[PROBLEM STATEMENT]: Each record must be output exactly and in full.

Before-and-after object listings:
═══
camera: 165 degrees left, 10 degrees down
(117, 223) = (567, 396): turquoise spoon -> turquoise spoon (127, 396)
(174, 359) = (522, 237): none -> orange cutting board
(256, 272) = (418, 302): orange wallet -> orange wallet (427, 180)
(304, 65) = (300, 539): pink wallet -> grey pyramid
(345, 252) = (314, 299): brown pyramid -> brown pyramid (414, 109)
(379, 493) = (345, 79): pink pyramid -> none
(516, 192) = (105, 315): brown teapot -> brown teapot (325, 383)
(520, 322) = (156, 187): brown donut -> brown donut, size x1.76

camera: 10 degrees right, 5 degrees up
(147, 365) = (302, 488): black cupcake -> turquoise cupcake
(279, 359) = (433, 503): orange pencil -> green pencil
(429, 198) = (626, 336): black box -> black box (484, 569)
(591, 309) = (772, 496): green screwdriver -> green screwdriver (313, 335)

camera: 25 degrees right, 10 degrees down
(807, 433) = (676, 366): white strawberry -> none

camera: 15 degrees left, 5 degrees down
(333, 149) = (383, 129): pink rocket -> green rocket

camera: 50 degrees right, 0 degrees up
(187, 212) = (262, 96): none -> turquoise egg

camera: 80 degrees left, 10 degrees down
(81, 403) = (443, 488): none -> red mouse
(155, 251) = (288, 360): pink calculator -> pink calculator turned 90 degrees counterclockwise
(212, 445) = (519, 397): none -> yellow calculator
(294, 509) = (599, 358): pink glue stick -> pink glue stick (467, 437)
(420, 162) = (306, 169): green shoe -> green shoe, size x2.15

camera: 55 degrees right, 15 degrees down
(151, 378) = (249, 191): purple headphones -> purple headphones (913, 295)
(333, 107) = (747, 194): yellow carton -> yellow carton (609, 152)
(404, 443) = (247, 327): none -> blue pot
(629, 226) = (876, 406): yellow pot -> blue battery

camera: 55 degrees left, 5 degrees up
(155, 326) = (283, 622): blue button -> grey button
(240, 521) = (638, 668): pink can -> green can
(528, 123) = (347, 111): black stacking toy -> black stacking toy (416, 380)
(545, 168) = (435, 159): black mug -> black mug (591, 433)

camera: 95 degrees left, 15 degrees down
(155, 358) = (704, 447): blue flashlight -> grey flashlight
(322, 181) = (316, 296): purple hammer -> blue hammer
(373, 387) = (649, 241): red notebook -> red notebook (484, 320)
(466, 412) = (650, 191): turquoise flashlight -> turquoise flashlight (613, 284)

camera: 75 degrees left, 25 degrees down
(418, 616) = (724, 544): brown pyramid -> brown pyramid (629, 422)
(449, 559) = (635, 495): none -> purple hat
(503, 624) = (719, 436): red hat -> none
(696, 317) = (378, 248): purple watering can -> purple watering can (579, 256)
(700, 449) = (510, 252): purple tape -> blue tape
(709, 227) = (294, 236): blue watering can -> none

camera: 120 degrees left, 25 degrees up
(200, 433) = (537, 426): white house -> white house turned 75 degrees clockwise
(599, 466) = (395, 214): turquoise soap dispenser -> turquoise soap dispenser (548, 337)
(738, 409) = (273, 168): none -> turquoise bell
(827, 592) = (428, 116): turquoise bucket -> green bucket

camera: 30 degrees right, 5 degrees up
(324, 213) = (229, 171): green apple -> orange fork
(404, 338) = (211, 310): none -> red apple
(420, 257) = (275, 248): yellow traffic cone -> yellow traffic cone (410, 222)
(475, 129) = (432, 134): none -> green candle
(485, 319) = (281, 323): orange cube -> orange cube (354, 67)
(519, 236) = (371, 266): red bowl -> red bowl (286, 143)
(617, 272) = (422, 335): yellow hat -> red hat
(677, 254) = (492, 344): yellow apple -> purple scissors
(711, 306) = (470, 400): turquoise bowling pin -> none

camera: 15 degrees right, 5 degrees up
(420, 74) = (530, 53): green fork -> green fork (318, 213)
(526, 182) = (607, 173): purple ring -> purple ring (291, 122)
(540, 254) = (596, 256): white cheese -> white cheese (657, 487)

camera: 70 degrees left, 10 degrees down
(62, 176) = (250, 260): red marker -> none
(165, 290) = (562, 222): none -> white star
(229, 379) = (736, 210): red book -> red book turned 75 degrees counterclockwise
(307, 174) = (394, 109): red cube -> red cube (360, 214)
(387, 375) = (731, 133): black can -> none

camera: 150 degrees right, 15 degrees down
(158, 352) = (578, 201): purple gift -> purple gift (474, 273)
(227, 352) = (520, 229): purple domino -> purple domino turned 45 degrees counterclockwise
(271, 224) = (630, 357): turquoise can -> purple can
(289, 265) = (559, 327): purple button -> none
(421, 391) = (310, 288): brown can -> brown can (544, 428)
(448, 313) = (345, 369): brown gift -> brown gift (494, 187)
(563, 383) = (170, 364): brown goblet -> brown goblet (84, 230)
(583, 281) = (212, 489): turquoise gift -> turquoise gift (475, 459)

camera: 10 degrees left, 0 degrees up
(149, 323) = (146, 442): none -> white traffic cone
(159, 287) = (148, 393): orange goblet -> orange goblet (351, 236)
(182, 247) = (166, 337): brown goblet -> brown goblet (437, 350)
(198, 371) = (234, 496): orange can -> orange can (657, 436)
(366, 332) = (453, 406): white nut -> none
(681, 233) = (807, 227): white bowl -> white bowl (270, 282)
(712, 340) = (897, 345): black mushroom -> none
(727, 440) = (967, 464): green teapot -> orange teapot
═══
[ANSWER TO THIS EXERCISE]:
camera: 165 degrees left, 10 degrees down
(117, 223) = (567, 396): turquoise spoon -> turquoise spoon (127, 396)
(174, 359) = (522, 237): none -> orange cutting board
(256, 272) = (418, 302): orange wallet -> orange wallet (427, 180)
(304, 65) = (300, 539): pink wallet -> grey pyramid
(345, 252) = (314, 299): brown pyramid -> brown pyramid (414, 109)
(379, 493) = (345, 79): pink pyramid -> none
(516, 192) = (105, 315): brown teapot -> brown teapot (325, 383)
(520, 322) = (156, 187): brown donut -> brown donut, size x1.76

camera: 10 degrees right, 5 degrees up
(147, 365) = (302, 488): black cupcake -> turquoise cupcake
(279, 359) = (433, 503): orange pencil -> green pencil
(429, 198) = (626, 336): black box -> black box (484, 569)
(591, 309) = (772, 496): green screwdriver -> green screwdriver (313, 335)

camera: 25 degrees right, 10 degrees down
(807, 433) = (676, 366): white strawberry -> none

camera: 15 degrees left, 5 degrees down
(333, 149) = (383, 129): pink rocket -> green rocket

camera: 50 degrees right, 0 degrees up
(187, 212) = (262, 96): none -> turquoise egg

camera: 80 degrees left, 10 degrees down
(81, 403) = (443, 488): none -> red mouse
(155, 251) = (288, 360): pink calculator -> pink calculator turned 90 degrees counterclockwise
(212, 445) = (519, 397): none -> yellow calculator
(294, 509) = (599, 358): pink glue stick -> pink glue stick (467, 437)
(420, 162) = (306, 169): green shoe -> green shoe, size x2.15

camera: 55 degrees right, 15 degrees down
(151, 378) = (249, 191): purple headphones -> purple headphones (913, 295)
(333, 107) = (747, 194): yellow carton -> yellow carton (609, 152)
(404, 443) = (247, 327): none -> blue pot
(629, 226) = (876, 406): yellow pot -> blue battery

camera: 55 degrees left, 5 degrees up
(155, 326) = (283, 622): blue button -> grey button
(240, 521) = (638, 668): pink can -> green can
(528, 123) = (347, 111): black stacking toy -> black stacking toy (416, 380)
(545, 168) = (435, 159): black mug -> black mug (591, 433)

camera: 95 degrees left, 15 degrees down
(155, 358) = (704, 447): blue flashlight -> grey flashlight
(322, 181) = (316, 296): purple hammer -> blue hammer
(373, 387) = (649, 241): red notebook -> red notebook (484, 320)
(466, 412) = (650, 191): turquoise flashlight -> turquoise flashlight (613, 284)

camera: 75 degrees left, 25 degrees down
(418, 616) = (724, 544): brown pyramid -> brown pyramid (629, 422)
(449, 559) = (635, 495): none -> purple hat
(503, 624) = (719, 436): red hat -> none
(696, 317) = (378, 248): purple watering can -> purple watering can (579, 256)
(700, 449) = (510, 252): purple tape -> blue tape
(709, 227) = (294, 236): blue watering can -> none

camera: 120 degrees left, 25 degrees up
(200, 433) = (537, 426): white house -> white house turned 75 degrees clockwise
(599, 466) = (395, 214): turquoise soap dispenser -> turquoise soap dispenser (548, 337)
(738, 409) = (273, 168): none -> turquoise bell
(827, 592) = (428, 116): turquoise bucket -> green bucket

camera: 30 degrees right, 5 degrees up
(324, 213) = (229, 171): green apple -> orange fork
(404, 338) = (211, 310): none -> red apple
(420, 257) = (275, 248): yellow traffic cone -> yellow traffic cone (410, 222)
(475, 129) = (432, 134): none -> green candle
(485, 319) = (281, 323): orange cube -> orange cube (354, 67)
(519, 236) = (371, 266): red bowl -> red bowl (286, 143)
(617, 272) = (422, 335): yellow hat -> red hat
(677, 254) = (492, 344): yellow apple -> purple scissors
(711, 306) = (470, 400): turquoise bowling pin -> none

camera: 15 degrees right, 5 degrees up
(420, 74) = (530, 53): green fork -> green fork (318, 213)
(526, 182) = (607, 173): purple ring -> purple ring (291, 122)
(540, 254) = (596, 256): white cheese -> white cheese (657, 487)

camera: 70 degrees left, 10 degrees down
(62, 176) = (250, 260): red marker -> none
(165, 290) = (562, 222): none -> white star
(229, 379) = (736, 210): red book -> red book turned 75 degrees counterclockwise
(307, 174) = (394, 109): red cube -> red cube (360, 214)
(387, 375) = (731, 133): black can -> none

camera: 150 degrees right, 15 degrees down
(158, 352) = (578, 201): purple gift -> purple gift (474, 273)
(227, 352) = (520, 229): purple domino -> purple domino turned 45 degrees counterclockwise
(271, 224) = (630, 357): turquoise can -> purple can
(289, 265) = (559, 327): purple button -> none
(421, 391) = (310, 288): brown can -> brown can (544, 428)
(448, 313) = (345, 369): brown gift -> brown gift (494, 187)
(563, 383) = (170, 364): brown goblet -> brown goblet (84, 230)
(583, 281) = (212, 489): turquoise gift -> turquoise gift (475, 459)

camera: 10 degrees left, 0 degrees up
(149, 323) = (146, 442): none -> white traffic cone
(159, 287) = (148, 393): orange goblet -> orange goblet (351, 236)
(182, 247) = (166, 337): brown goblet -> brown goblet (437, 350)
(198, 371) = (234, 496): orange can -> orange can (657, 436)
(366, 332) = (453, 406): white nut -> none
(681, 233) = (807, 227): white bowl -> white bowl (270, 282)
(712, 340) = (897, 345): black mushroom -> none
(727, 440) = (967, 464): green teapot -> orange teapot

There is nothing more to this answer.